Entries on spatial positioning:
==============================

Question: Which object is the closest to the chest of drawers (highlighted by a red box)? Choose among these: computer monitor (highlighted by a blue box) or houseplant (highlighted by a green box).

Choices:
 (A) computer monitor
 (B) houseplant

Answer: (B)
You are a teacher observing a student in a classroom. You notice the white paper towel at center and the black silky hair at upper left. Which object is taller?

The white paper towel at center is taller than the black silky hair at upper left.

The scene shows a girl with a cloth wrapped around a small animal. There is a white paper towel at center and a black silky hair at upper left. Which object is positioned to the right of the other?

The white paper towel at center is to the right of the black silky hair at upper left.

==============================

## AIM OF THE TASK:
Convert every line of the rows above into a numbered list, leaving out the blank lines.

## EXPECTED OUTPUT:
1. Question: Which object is the closest to the chest of drawers (highlighted by a red box)? Choose among these: computer monitor (highlighted by a blue box) or houseplant (highlighted by a green box).
2. Choices:
3.  (A) computer monitor
4.  (B) houseplant
5. Answer: (B)
6. You are a teacher observing a student in a classroom. You notice the white paper towel at center and the black silky hair at upper left. Which object is taller?
7. The white paper towel at center is taller than the black silky hair at upper left.
8. The scene shows a girl with a cloth wrapped around a small animal. There is a white paper towel at center and a black silky hair at upper left. Which object is positioned to the right of the other?
9. The white paper towel at center is to the right of the black silky hair at upper left.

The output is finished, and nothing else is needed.